#### Instructions for the task
After locating the line that contains "cyan cross: (385, 41)" in the records below, write out exactly that line and each line after it through the one that contains "purple circle: (180, 118)", and nothing else.

#### Source data
····················

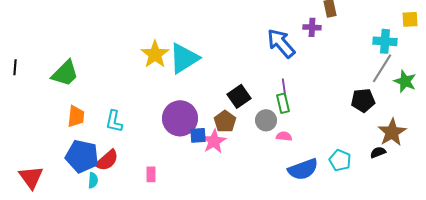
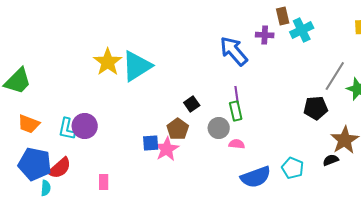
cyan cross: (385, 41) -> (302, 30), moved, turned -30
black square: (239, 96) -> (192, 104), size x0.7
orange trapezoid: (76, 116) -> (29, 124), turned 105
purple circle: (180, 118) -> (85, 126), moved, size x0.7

····················

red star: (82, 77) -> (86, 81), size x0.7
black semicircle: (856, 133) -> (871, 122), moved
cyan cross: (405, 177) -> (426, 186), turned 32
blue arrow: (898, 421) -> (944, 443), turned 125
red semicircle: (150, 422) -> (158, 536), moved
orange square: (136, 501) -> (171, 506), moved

····················

#### Reply
cyan cross: (385, 41) -> (302, 30), moved, turned -30
black square: (239, 96) -> (192, 104), size x0.7
orange trapezoid: (76, 116) -> (29, 124), turned 105
purple circle: (180, 118) -> (85, 126), moved, size x0.7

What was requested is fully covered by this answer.